(Structured diff data)
Segment Open

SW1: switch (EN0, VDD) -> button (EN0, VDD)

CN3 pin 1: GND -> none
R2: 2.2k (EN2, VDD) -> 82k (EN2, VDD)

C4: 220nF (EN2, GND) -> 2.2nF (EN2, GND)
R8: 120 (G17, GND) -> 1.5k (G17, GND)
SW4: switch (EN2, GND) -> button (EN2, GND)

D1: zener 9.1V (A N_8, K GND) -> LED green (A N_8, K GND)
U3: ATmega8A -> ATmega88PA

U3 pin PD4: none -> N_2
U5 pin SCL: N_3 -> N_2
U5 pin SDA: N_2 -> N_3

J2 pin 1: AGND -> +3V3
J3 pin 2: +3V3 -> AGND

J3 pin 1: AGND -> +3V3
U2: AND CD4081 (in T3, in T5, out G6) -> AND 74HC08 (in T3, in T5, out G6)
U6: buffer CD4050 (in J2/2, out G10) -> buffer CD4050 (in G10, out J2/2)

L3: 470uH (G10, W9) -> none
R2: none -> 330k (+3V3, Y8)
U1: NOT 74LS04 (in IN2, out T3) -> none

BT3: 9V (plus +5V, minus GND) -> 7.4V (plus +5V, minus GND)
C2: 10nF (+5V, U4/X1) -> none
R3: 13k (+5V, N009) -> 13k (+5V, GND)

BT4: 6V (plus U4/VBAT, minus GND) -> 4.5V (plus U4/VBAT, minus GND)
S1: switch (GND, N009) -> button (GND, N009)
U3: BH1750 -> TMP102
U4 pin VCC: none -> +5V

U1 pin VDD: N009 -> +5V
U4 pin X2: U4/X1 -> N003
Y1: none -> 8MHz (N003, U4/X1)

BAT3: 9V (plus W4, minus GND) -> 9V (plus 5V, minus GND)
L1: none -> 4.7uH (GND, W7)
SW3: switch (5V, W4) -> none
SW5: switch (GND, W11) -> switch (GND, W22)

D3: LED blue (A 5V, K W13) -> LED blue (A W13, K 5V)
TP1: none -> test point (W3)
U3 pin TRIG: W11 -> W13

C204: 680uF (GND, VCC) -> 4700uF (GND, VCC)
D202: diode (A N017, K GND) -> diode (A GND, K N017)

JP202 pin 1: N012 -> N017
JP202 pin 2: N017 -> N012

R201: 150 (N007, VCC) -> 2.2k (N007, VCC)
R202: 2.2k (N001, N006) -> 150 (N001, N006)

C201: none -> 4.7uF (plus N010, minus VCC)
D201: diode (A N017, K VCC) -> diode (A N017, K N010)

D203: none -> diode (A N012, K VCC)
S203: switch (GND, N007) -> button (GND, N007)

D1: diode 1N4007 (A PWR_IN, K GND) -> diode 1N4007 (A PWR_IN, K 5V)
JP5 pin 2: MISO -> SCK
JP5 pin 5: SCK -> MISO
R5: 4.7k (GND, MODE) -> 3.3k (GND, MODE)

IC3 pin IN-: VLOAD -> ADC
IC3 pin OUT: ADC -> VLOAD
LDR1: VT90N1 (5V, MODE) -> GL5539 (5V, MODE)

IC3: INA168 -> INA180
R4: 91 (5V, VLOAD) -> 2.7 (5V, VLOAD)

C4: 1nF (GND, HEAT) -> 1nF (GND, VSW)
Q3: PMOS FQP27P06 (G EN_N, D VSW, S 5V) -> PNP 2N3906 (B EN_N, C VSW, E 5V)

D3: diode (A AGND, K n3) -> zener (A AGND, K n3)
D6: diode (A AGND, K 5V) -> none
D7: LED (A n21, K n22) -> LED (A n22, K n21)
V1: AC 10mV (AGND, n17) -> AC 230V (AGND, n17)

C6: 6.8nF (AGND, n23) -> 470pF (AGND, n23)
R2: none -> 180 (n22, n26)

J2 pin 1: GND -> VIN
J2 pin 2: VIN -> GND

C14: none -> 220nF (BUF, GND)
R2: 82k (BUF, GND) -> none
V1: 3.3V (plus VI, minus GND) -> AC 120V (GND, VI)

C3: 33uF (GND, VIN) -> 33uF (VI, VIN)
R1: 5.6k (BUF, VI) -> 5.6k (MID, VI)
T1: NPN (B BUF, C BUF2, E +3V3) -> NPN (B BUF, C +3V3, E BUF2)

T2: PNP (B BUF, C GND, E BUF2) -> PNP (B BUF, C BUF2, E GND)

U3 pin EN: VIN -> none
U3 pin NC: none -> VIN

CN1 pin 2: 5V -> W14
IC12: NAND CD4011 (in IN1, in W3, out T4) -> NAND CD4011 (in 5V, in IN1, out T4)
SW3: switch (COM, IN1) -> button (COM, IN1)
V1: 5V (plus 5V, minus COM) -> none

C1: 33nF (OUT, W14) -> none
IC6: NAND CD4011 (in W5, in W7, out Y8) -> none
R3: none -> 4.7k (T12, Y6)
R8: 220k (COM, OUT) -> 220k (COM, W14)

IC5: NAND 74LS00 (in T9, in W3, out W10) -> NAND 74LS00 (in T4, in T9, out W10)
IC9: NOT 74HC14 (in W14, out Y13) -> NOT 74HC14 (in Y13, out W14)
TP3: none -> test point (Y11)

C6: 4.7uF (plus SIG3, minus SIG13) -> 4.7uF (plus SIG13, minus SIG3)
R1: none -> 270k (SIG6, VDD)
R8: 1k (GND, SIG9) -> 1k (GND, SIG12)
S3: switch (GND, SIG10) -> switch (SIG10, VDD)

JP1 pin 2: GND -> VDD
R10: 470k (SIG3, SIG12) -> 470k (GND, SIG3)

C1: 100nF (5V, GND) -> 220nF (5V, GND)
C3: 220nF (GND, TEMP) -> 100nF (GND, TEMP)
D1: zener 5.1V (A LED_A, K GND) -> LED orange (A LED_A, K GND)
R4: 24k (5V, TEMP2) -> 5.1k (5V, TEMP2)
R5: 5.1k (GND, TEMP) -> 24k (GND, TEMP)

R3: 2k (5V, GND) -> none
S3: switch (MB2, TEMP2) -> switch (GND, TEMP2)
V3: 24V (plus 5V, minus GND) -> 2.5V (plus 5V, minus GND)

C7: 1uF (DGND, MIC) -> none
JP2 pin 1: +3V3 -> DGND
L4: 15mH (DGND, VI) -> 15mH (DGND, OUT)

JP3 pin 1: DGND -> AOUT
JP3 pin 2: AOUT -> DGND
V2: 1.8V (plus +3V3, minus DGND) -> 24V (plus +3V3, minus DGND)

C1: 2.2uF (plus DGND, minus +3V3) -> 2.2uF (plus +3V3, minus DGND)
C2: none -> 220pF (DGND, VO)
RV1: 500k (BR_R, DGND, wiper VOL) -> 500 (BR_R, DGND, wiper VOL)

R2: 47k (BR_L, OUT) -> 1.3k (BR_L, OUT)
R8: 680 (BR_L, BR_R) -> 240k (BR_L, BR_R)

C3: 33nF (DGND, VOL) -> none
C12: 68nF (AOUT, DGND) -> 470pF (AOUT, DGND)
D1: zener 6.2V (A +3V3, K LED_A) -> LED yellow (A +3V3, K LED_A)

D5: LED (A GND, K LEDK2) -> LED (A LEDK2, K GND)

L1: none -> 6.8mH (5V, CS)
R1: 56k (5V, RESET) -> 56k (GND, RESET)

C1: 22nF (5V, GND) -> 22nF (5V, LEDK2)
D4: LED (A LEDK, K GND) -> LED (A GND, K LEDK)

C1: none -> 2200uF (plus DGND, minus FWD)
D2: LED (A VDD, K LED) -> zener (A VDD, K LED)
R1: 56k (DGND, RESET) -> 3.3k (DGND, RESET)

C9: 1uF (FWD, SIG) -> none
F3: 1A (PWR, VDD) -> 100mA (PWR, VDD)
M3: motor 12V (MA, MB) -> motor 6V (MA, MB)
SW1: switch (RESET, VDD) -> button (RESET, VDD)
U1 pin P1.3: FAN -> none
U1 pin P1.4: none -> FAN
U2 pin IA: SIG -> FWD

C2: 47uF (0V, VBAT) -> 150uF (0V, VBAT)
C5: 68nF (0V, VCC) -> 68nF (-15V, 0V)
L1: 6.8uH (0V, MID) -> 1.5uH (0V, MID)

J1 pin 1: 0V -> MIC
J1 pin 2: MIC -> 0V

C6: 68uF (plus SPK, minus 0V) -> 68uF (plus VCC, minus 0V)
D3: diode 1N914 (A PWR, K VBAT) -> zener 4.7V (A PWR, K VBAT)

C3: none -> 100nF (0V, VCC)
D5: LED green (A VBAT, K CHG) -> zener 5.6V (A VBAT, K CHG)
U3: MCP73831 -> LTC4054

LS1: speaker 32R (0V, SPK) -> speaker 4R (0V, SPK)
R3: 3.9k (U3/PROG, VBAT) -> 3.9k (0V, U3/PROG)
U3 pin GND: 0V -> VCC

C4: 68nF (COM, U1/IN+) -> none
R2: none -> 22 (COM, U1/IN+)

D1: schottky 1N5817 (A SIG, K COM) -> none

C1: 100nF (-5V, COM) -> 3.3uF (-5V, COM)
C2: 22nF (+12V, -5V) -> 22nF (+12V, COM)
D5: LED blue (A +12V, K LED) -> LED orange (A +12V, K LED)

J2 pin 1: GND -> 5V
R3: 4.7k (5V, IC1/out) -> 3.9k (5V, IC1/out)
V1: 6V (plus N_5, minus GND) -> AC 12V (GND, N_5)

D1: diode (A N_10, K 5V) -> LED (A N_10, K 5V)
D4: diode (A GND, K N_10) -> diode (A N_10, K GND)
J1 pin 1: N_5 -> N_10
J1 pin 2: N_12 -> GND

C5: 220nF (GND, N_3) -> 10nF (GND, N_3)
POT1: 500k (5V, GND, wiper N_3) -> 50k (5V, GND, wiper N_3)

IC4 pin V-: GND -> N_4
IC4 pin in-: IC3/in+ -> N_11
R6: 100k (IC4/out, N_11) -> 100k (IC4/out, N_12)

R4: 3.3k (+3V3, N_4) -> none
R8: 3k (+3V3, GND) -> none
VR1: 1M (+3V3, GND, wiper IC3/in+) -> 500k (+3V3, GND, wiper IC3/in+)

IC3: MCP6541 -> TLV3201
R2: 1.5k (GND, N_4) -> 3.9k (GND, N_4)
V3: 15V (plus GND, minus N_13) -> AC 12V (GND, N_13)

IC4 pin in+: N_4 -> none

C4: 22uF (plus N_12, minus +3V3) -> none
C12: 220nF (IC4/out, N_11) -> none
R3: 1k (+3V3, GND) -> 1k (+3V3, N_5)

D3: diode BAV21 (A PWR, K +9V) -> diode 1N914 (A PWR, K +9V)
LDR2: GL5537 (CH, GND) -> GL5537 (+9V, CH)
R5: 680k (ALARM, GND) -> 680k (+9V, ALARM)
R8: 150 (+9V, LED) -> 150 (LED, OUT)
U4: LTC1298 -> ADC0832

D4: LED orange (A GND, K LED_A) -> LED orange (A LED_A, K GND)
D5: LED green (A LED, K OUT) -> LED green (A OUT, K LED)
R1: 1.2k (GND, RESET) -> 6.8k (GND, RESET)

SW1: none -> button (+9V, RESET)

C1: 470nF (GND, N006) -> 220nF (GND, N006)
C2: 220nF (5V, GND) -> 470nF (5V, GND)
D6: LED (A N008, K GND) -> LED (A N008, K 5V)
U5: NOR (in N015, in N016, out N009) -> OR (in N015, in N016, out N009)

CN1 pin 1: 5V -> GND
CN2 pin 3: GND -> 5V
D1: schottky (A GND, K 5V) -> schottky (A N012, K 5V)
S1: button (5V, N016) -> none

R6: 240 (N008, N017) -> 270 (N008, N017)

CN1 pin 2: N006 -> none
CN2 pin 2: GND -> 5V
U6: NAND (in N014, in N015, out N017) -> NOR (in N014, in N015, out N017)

Segment Closed

**What is being asked**
What is needed is a count of the lines in the data that contain the word "AOUT"; please give it and no other words.

**Your response**
3